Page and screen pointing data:
━━━━━━━━━━━━━━━━━━━━

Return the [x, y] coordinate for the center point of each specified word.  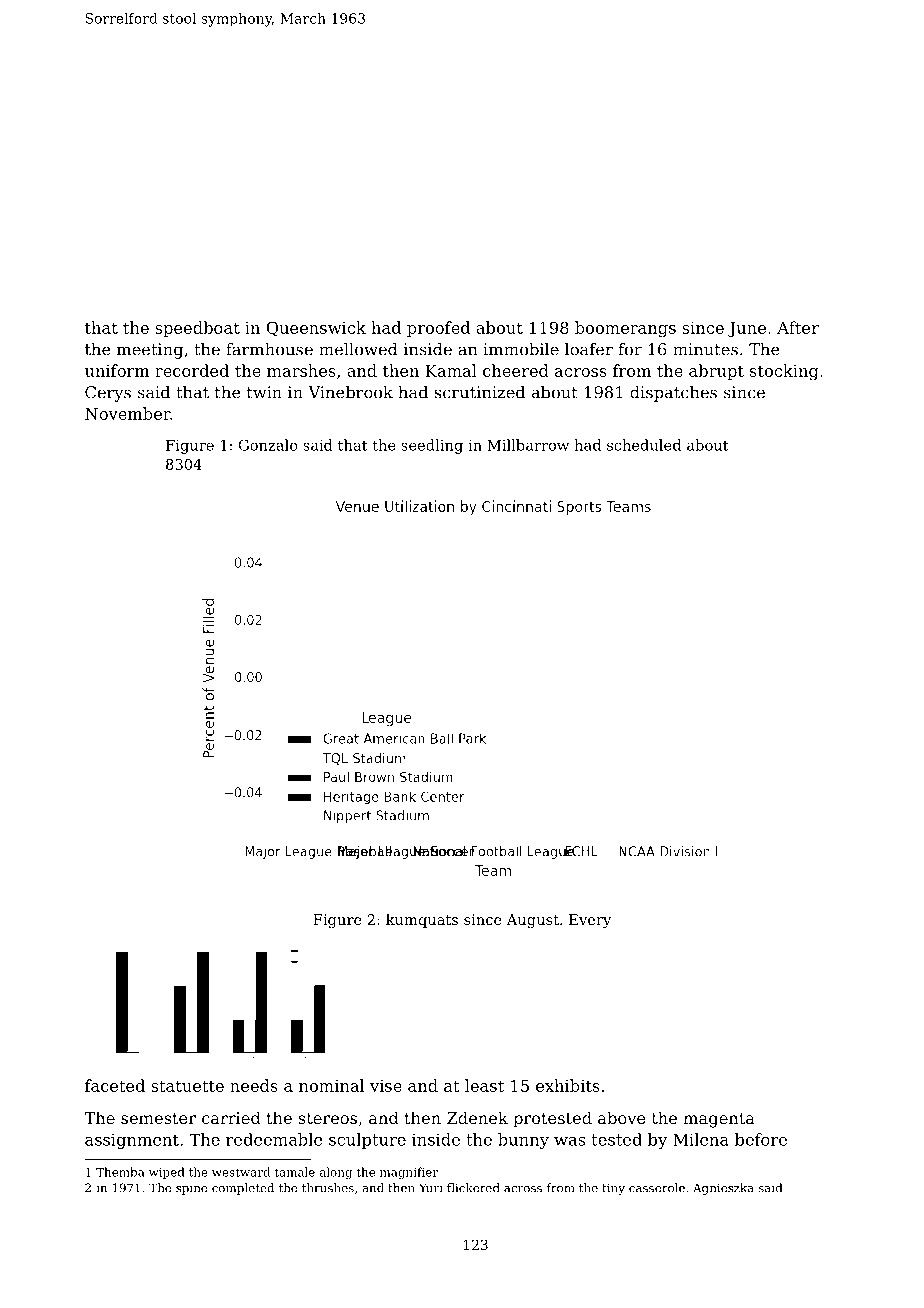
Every [590, 921]
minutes [705, 349]
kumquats [422, 921]
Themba [120, 1172]
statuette [187, 1086]
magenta [719, 1120]
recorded [192, 370]
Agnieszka [723, 1189]
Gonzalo [268, 445]
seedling [432, 446]
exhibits [568, 1085]
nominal [331, 1085]
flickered [473, 1188]
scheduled [644, 445]
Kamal [451, 370]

━━━━━━━━━━━━━━━━━━━━

TASK OBJECTIVE ▸ Please format every line of the data above as a JSON list of strings, with one string per line and no blank lines. Leave the pictures out of your answer.

CORRECT RESULT ▸
[
  "Return the [x, y] coordinate for the center point of each specified word.  ",
  "Every [590, 921]",
  "minutes [705, 349]",
  "kumquats [422, 921]",
  "Themba [120, 1172]",
  "statuette [187, 1086]",
  "magenta [719, 1120]",
  "recorded [192, 370]",
  "Agnieszka [723, 1189]",
  "Gonzalo [268, 445]",
  "seedling [432, 446]",
  "exhibits [568, 1085]",
  "nominal [331, 1085]",
  "flickered [473, 1188]",
  "scheduled [644, 445]",
  "Kamal [451, 370]"
]